Your objective: Every record gets copied exactly, and no picture goes with it.

(Coordinate-based object records)

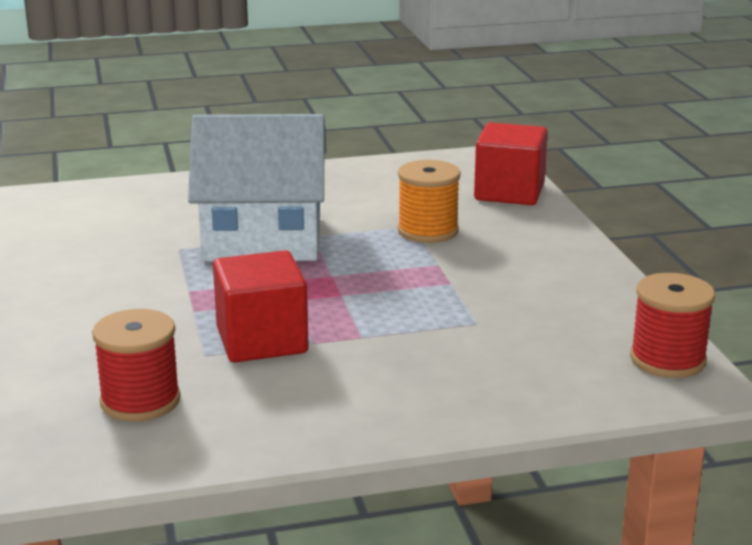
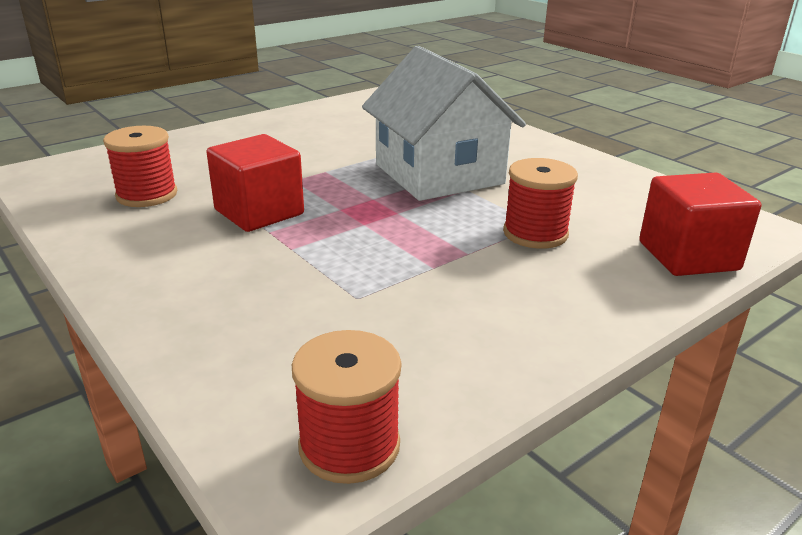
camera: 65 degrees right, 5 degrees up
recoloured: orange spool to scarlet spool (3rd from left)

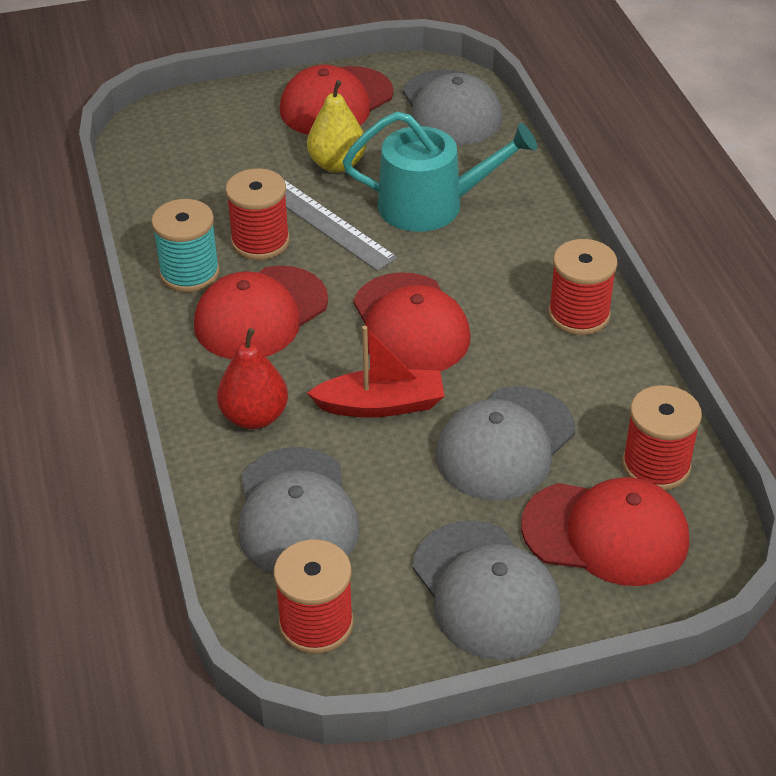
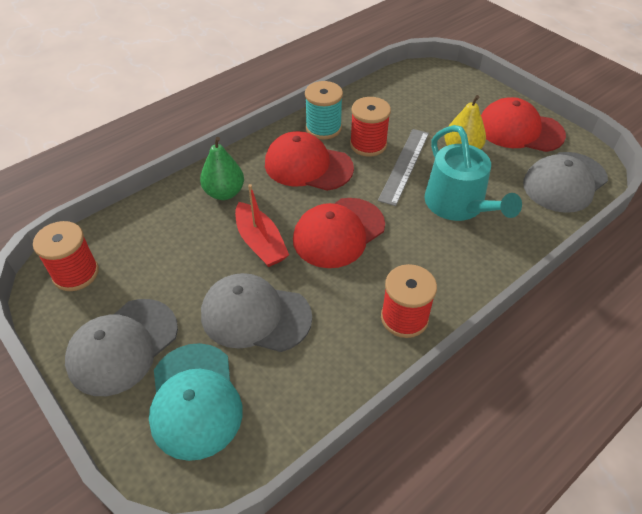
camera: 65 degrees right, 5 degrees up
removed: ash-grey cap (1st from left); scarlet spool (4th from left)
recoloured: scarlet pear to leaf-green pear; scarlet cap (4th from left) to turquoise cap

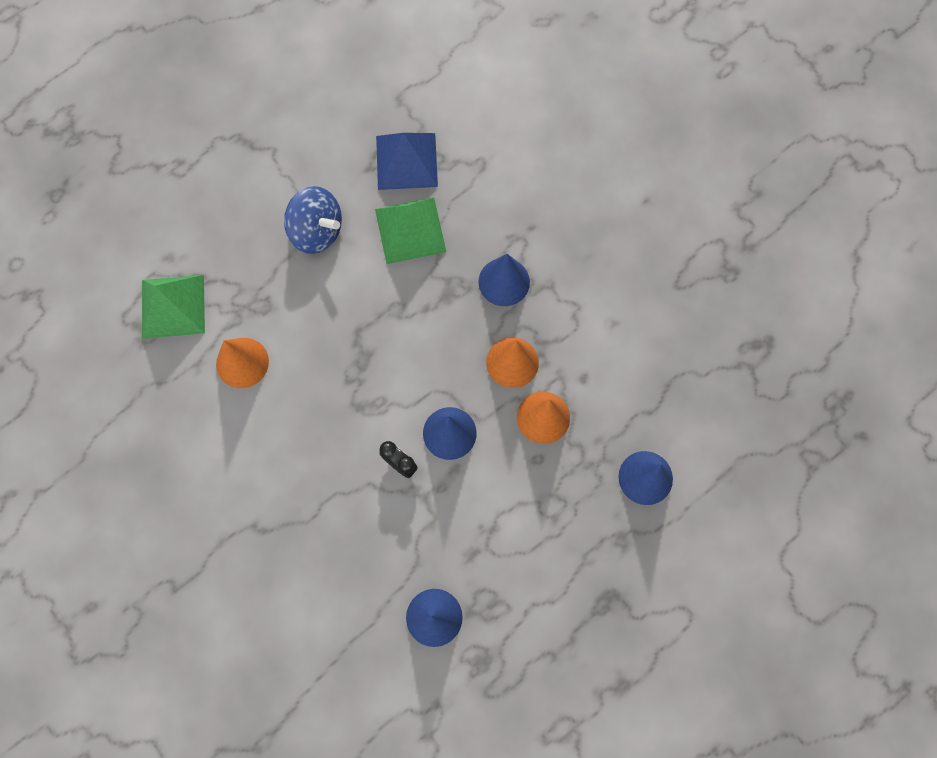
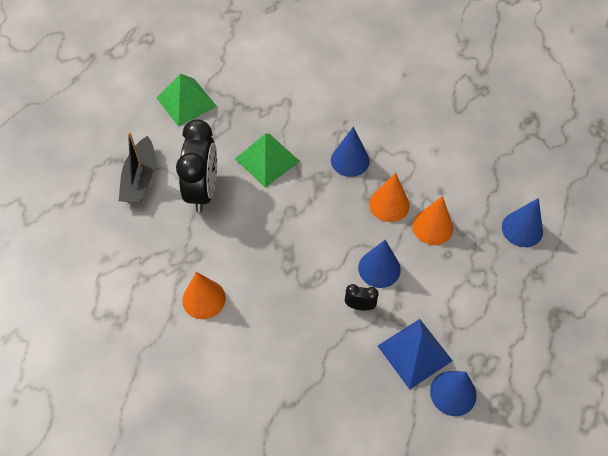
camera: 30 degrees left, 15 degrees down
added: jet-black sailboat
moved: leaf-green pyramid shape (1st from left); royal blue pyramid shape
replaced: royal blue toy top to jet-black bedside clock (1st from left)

Completed task:
camera: 65 degrees right, 5 degrees up
recoloured: orange spool to scarlet spool (3rd from left)

camera: 65 degrees right, 5 degrees up
removed: ash-grey cap (1st from left); scarlet spool (4th from left)
recoloured: scarlet pear to leaf-green pear; scarlet cap (4th from left) to turquoise cap

camera: 30 degrees left, 15 degrees down
added: jet-black sailboat
moved: leaf-green pyramid shape (1st from left); royal blue pyramid shape
replaced: royal blue toy top to jet-black bedside clock (1st from left)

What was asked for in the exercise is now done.